• _Task brief_: Leave every picture out, and write out the remaining entries exactly.

Data entries

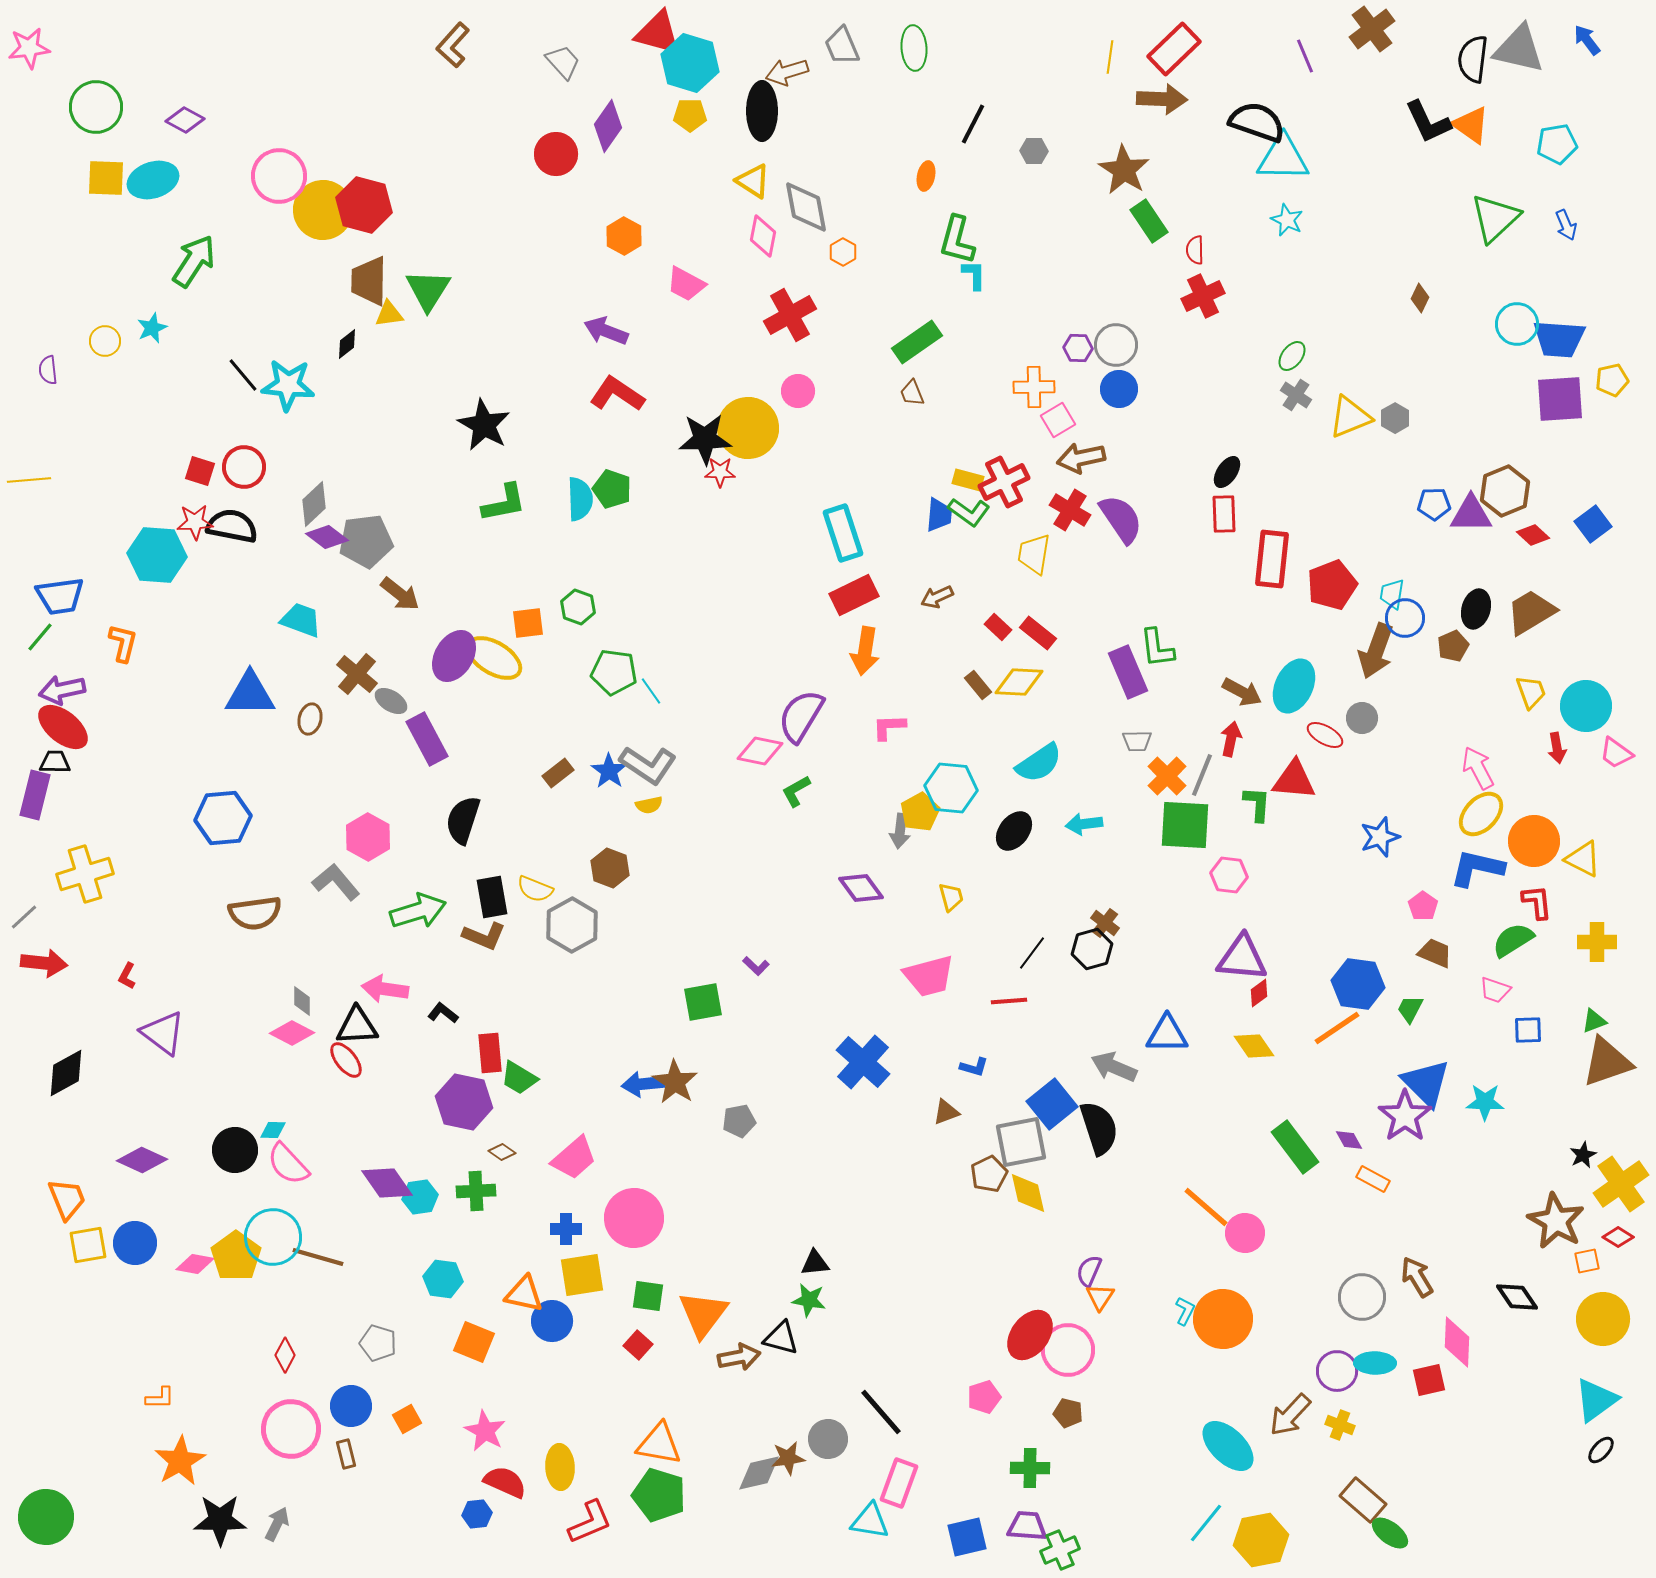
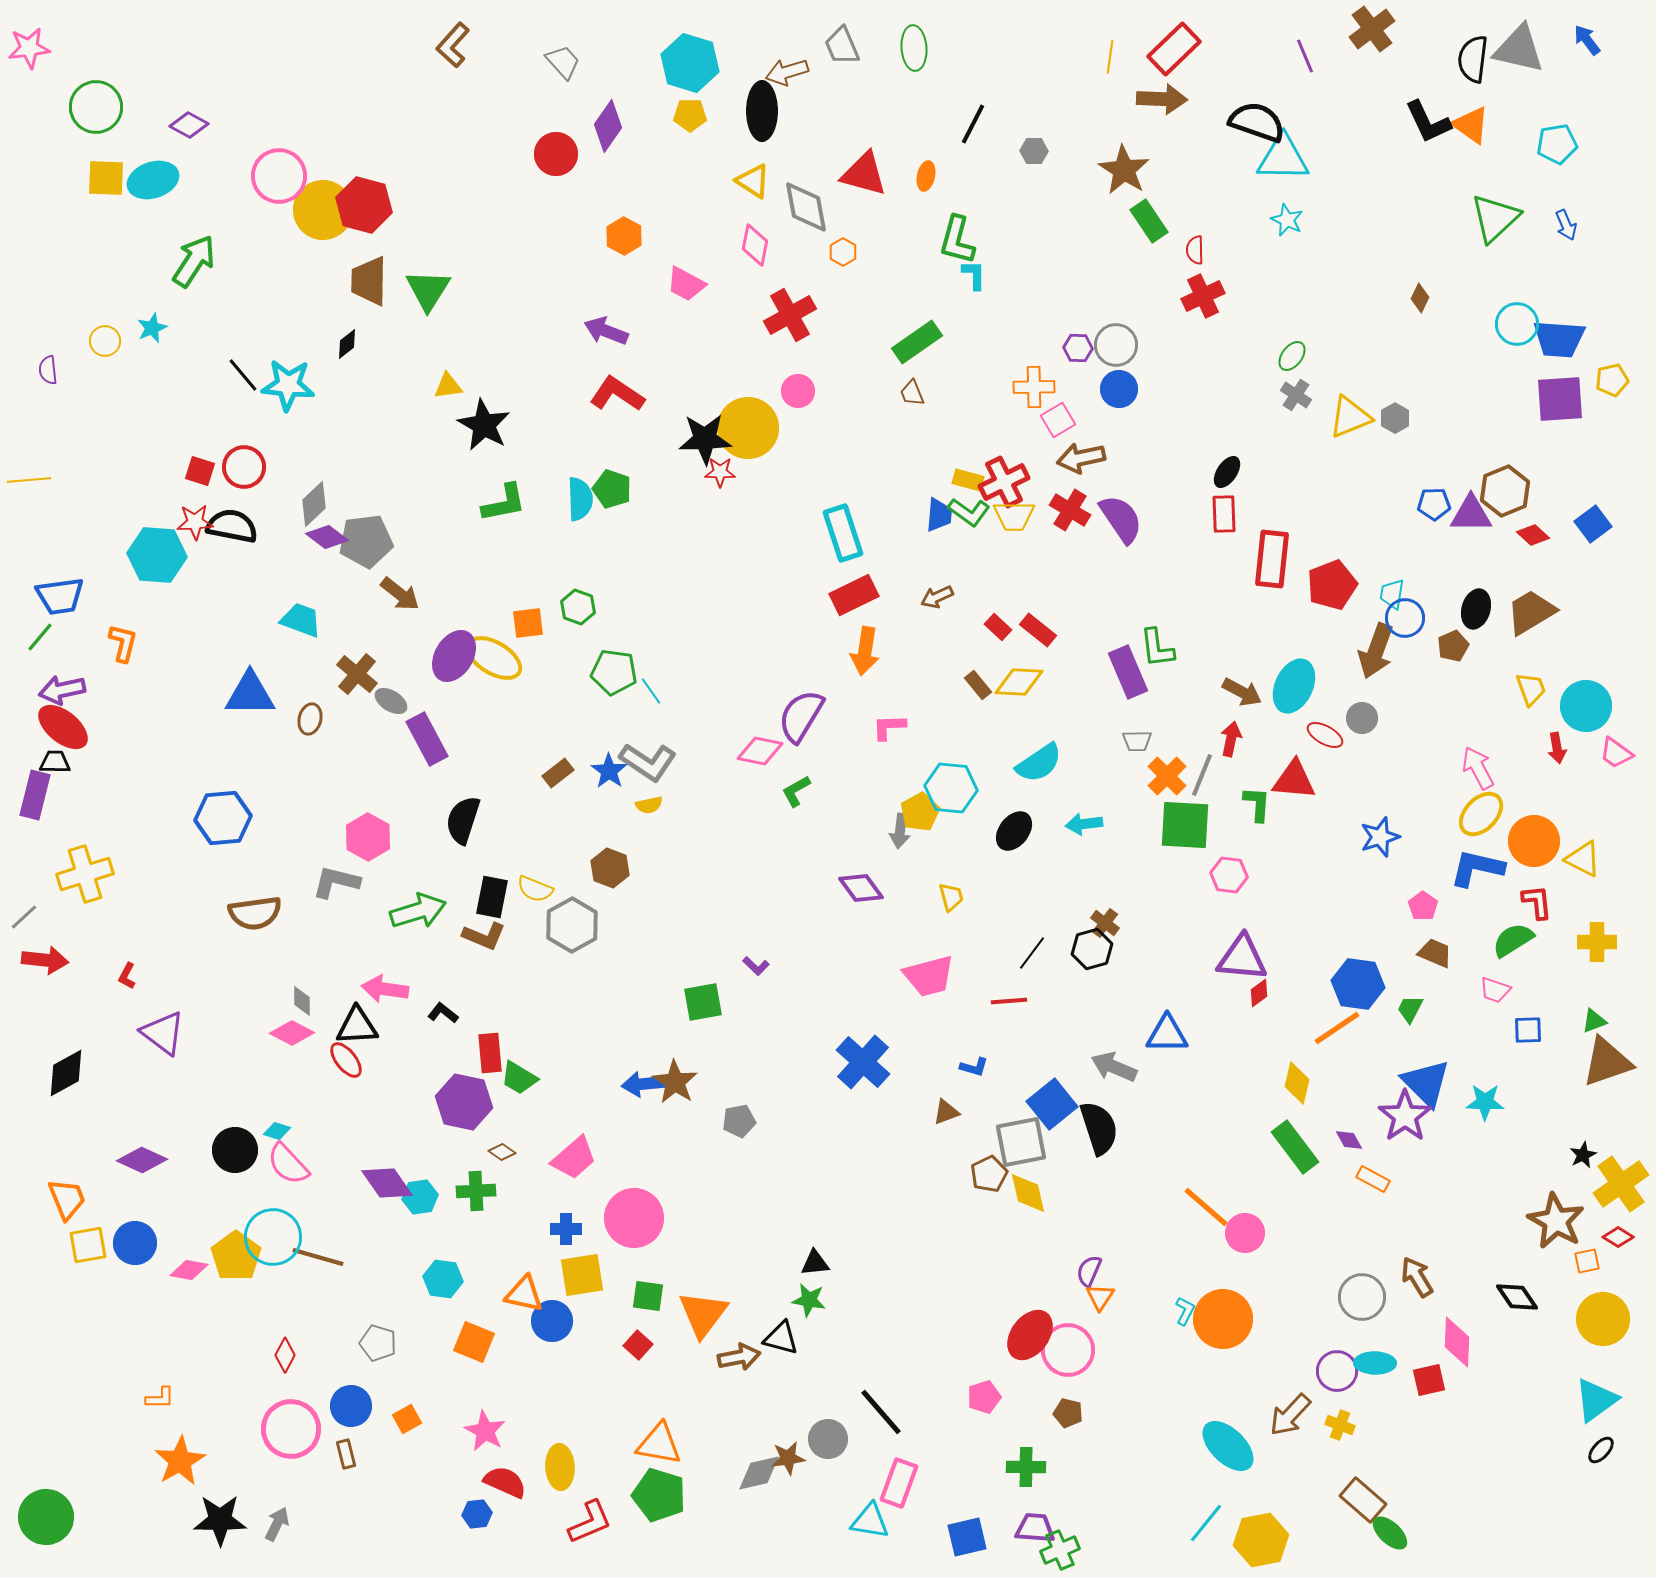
red triangle at (658, 33): moved 206 px right, 141 px down
purple diamond at (185, 120): moved 4 px right, 5 px down
pink diamond at (763, 236): moved 8 px left, 9 px down
yellow triangle at (389, 314): moved 59 px right, 72 px down
yellow trapezoid at (1034, 554): moved 20 px left, 38 px up; rotated 99 degrees counterclockwise
red rectangle at (1038, 633): moved 3 px up
yellow trapezoid at (1531, 692): moved 3 px up
gray L-shape at (648, 765): moved 3 px up
gray L-shape at (336, 882): rotated 36 degrees counterclockwise
black rectangle at (492, 897): rotated 21 degrees clockwise
red arrow at (44, 963): moved 1 px right, 3 px up
yellow diamond at (1254, 1046): moved 43 px right, 37 px down; rotated 48 degrees clockwise
cyan diamond at (273, 1130): moved 4 px right, 1 px down; rotated 16 degrees clockwise
pink diamond at (195, 1264): moved 6 px left, 6 px down
green cross at (1030, 1468): moved 4 px left, 1 px up
purple trapezoid at (1027, 1526): moved 8 px right, 2 px down
green ellipse at (1390, 1533): rotated 6 degrees clockwise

• _Written solution_:
red triangle at (658, 33): moved 206 px right, 141 px down
purple diamond at (185, 120): moved 4 px right, 5 px down
pink diamond at (763, 236): moved 8 px left, 9 px down
yellow triangle at (389, 314): moved 59 px right, 72 px down
yellow trapezoid at (1034, 554): moved 20 px left, 38 px up; rotated 99 degrees counterclockwise
red rectangle at (1038, 633): moved 3 px up
yellow trapezoid at (1531, 692): moved 3 px up
gray L-shape at (648, 765): moved 3 px up
gray L-shape at (336, 882): rotated 36 degrees counterclockwise
black rectangle at (492, 897): rotated 21 degrees clockwise
red arrow at (44, 963): moved 1 px right, 3 px up
yellow diamond at (1254, 1046): moved 43 px right, 37 px down; rotated 48 degrees clockwise
cyan diamond at (273, 1130): moved 4 px right, 1 px down; rotated 16 degrees clockwise
pink diamond at (195, 1264): moved 6 px left, 6 px down
green cross at (1030, 1468): moved 4 px left, 1 px up
purple trapezoid at (1027, 1526): moved 8 px right, 2 px down
green ellipse at (1390, 1533): rotated 6 degrees clockwise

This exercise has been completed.